Recorded data:
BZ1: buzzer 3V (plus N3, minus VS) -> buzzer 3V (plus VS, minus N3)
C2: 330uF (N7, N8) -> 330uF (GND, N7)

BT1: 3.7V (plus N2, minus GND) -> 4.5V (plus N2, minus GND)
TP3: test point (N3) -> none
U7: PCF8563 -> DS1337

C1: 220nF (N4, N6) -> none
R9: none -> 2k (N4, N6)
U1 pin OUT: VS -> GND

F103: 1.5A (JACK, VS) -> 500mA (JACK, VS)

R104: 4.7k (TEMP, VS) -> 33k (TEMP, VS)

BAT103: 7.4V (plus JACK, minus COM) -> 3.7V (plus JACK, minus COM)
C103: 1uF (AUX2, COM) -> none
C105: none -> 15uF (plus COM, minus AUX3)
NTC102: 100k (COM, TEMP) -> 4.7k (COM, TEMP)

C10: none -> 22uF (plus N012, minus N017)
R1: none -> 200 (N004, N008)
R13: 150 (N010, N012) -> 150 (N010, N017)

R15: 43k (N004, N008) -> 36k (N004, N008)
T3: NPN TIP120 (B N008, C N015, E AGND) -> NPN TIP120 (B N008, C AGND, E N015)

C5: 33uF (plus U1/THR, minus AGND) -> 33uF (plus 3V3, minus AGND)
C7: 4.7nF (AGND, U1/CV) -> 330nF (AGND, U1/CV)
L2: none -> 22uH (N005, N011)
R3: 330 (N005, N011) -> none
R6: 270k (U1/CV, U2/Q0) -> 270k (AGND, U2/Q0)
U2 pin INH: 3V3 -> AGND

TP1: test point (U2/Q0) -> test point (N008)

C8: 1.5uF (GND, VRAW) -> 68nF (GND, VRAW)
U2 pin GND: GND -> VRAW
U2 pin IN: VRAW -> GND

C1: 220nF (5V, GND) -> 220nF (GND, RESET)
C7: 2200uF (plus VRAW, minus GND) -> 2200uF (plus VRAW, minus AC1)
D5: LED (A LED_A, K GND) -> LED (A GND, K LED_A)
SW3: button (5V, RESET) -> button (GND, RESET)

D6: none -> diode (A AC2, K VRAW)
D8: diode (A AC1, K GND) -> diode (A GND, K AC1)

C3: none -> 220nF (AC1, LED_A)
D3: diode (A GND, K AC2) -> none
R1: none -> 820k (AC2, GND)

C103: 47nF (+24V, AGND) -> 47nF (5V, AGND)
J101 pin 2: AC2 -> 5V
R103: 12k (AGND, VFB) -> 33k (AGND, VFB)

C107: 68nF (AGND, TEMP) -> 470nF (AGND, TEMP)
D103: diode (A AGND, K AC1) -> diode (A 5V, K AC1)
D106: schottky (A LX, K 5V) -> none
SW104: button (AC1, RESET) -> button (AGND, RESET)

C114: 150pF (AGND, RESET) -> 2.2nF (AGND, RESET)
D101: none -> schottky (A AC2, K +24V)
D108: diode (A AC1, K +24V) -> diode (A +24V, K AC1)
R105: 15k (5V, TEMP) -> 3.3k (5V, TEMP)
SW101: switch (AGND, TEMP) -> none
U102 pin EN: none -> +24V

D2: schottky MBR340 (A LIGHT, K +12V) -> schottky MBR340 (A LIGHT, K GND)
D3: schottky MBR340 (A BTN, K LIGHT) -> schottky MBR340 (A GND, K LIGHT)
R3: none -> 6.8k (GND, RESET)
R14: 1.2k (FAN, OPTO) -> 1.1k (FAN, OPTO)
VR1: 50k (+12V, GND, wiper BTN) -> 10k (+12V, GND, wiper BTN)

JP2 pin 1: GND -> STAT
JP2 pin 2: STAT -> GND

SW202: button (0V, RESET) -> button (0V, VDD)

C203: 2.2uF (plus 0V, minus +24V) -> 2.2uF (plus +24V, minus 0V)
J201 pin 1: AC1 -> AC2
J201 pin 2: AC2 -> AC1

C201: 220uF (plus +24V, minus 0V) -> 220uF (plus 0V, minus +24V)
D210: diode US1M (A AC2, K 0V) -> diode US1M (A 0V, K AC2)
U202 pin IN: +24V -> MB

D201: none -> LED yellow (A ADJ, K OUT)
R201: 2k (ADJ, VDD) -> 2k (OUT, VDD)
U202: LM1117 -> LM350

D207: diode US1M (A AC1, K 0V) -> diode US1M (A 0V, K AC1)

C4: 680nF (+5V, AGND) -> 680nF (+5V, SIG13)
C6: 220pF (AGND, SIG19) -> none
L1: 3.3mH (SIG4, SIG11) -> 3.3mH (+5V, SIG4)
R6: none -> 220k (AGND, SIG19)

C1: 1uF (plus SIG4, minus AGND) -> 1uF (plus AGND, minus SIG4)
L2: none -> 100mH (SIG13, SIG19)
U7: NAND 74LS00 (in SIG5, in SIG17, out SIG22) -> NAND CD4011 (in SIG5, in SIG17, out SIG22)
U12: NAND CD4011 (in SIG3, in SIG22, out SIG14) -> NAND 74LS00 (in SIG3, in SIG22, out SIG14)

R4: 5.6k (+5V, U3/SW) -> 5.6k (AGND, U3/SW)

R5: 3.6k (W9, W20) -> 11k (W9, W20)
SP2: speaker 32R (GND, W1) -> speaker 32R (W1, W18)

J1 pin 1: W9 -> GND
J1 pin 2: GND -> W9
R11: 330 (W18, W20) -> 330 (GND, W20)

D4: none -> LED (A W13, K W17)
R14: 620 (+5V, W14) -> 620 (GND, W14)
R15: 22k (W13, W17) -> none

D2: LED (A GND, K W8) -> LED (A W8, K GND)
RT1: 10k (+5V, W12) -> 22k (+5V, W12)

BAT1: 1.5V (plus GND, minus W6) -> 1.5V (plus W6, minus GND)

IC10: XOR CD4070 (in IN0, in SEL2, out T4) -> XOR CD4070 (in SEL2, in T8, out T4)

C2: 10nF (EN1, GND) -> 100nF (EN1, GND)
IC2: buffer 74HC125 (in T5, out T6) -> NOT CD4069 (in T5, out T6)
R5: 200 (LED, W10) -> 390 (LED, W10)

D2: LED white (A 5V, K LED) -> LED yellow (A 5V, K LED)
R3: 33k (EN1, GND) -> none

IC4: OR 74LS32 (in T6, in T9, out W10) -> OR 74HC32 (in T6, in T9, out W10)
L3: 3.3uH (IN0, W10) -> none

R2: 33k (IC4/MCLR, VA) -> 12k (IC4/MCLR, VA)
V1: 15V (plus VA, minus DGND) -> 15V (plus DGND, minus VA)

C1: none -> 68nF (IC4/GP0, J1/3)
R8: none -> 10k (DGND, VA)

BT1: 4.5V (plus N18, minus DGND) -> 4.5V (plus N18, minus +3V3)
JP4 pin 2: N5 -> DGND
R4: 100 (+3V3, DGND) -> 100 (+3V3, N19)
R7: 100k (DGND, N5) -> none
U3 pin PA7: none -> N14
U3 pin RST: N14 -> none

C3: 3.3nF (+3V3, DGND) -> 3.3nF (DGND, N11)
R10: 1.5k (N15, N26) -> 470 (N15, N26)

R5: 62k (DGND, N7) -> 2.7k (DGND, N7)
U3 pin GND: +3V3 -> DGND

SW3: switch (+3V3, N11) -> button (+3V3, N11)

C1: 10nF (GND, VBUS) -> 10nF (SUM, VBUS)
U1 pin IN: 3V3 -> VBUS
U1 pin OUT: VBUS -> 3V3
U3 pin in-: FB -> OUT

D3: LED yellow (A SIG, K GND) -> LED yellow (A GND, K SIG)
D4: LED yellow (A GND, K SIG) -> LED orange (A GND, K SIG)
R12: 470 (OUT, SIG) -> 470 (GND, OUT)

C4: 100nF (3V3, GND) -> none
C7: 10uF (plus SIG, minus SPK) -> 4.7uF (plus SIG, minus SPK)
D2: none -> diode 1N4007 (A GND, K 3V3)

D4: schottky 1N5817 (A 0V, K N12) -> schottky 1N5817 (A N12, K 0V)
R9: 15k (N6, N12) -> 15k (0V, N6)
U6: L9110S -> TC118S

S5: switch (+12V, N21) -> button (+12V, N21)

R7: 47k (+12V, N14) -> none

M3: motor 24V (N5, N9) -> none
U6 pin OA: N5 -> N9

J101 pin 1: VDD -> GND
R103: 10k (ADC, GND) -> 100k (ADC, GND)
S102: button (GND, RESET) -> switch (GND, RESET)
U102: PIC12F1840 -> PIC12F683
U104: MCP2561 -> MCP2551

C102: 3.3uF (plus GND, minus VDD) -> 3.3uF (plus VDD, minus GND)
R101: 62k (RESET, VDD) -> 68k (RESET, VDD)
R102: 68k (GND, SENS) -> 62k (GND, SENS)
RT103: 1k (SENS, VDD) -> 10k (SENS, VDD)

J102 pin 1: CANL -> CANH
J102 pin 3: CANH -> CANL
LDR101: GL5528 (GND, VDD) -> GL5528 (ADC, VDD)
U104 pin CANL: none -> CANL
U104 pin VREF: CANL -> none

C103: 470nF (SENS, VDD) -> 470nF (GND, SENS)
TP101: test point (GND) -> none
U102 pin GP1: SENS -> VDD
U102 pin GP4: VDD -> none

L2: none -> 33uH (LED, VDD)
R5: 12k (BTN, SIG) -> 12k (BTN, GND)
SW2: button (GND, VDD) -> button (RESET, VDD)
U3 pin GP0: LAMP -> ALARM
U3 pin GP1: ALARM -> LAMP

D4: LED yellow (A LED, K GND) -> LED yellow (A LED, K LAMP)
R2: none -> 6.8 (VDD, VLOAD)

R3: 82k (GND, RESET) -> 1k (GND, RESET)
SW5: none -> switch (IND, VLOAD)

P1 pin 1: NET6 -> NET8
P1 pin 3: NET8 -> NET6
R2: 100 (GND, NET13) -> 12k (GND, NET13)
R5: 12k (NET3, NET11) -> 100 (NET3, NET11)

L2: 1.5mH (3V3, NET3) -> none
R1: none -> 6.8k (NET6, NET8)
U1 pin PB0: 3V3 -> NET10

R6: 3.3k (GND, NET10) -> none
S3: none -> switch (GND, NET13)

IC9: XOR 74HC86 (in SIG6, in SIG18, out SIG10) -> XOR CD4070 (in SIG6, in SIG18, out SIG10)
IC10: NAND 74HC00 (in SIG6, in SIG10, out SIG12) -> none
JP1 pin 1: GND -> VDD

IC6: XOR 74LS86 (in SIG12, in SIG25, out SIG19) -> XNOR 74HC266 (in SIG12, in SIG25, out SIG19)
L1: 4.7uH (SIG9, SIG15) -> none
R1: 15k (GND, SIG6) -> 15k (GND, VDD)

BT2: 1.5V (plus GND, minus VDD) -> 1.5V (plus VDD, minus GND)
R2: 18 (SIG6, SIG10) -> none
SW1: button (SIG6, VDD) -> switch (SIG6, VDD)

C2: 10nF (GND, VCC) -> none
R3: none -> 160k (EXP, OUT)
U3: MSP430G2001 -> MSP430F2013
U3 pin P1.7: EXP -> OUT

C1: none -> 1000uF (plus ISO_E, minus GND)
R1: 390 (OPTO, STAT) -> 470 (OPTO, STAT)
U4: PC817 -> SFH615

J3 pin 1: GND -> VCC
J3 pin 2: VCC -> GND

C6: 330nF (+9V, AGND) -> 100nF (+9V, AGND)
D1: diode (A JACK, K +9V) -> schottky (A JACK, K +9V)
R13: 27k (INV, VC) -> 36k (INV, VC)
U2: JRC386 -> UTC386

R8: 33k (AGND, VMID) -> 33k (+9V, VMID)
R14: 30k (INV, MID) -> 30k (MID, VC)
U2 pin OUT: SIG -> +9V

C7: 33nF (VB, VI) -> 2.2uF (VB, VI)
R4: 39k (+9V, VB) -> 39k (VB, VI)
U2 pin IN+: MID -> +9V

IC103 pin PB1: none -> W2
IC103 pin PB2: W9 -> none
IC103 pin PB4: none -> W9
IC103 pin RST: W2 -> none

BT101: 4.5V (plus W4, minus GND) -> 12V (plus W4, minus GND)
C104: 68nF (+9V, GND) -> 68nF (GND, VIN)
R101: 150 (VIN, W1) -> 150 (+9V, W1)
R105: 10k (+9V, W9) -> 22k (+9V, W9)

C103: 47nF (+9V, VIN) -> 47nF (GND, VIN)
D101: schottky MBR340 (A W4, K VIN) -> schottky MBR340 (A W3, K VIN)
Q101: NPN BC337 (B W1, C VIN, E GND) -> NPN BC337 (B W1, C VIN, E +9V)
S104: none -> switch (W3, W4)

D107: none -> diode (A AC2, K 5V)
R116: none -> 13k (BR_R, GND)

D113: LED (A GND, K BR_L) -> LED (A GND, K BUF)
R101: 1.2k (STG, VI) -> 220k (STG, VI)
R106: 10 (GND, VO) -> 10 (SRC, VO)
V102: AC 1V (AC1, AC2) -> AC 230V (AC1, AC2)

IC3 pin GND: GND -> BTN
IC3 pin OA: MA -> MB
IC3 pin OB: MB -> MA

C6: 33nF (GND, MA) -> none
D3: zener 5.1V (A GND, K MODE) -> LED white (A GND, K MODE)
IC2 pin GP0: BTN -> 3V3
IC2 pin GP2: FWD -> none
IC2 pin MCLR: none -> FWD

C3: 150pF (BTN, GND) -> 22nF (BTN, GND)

**Task statement**
Nothing but the lines from the start of the data above through the line with "C105: none -> 15uF (plus COM, minus AUX3)" should appear in your answer, copied exactly.

**Output**
BZ1: buzzer 3V (plus N3, minus VS) -> buzzer 3V (plus VS, minus N3)
C2: 330uF (N7, N8) -> 330uF (GND, N7)

BT1: 3.7V (plus N2, minus GND) -> 4.5V (plus N2, minus GND)
TP3: test point (N3) -> none
U7: PCF8563 -> DS1337

C1: 220nF (N4, N6) -> none
R9: none -> 2k (N4, N6)
U1 pin OUT: VS -> GND

F103: 1.5A (JACK, VS) -> 500mA (JACK, VS)

R104: 4.7k (TEMP, VS) -> 33k (TEMP, VS)

BAT103: 7.4V (plus JACK, minus COM) -> 3.7V (plus JACK, minus COM)
C103: 1uF (AUX2, COM) -> none
C105: none -> 15uF (plus COM, minus AUX3)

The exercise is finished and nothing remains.